Data to process:
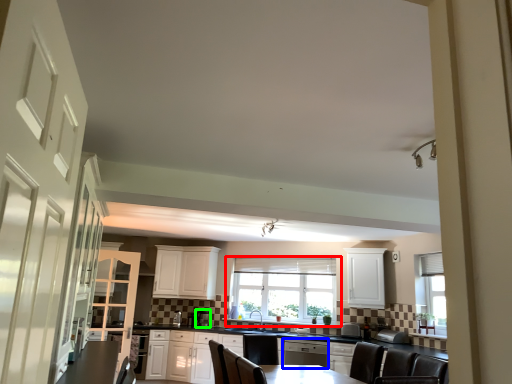
Question: Which object is positioned farthest from window (highlighted by a red box)? Select from dish washer (highlighted by a blue box) and appliance (highlighted by a green box).

Choices:
 (A) dish washer
 (B) appliance

Answer: (A)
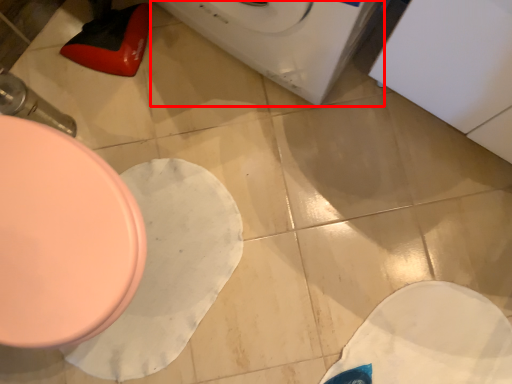
Question: From the image's perspective, considering the relative positions of washing machine (annotated by the red box) and toilet in the image provided, where is washing machine (annotated by the red box) located with respect to the staircase?

Choices:
 (A) above
 (B) below

Answer: (A)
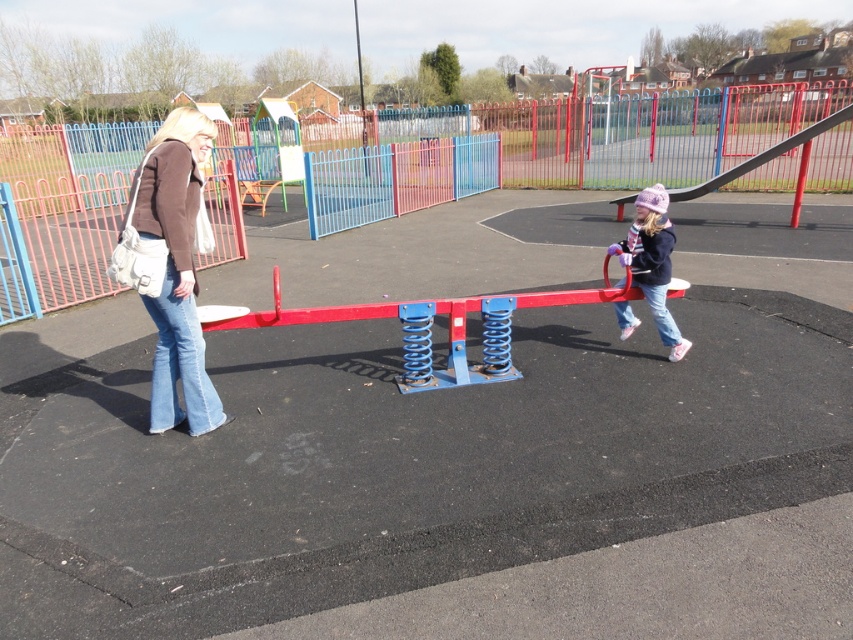
You are a parent at the playground. You see the matte purple hat at center and the metallic gray slide at right. Which object is closer to the ground?

The matte purple hat at center is closer to the ground because it is located below the metallic gray slide at right.

You are a parent at the playground. You want to ensure your child can reach both the denim jeans at left and the metallic gray slide at right. Based on their heights, which one is taller?

The denim jeans at left is taller than the metallic gray slide at right, so the child can reach the denim jeans at left more easily than the metallic gray slide at right.

Where is the denim jeans at left located in the image?

The denim jeans at left is located at point (171, 268).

What you should do: Pull out every line of the items above that contains the word "object", copying each line unchanged.

Exercise output:
Question: Which object is positioned farthest from window (highlighted by a red box)? Select from dish washer (highlighted by a blue box) and appliance (highlighted by a green box).
You are a parent at the playground. You see the matte purple hat at center and the metallic gray slide at right. Which object is closer to the ground?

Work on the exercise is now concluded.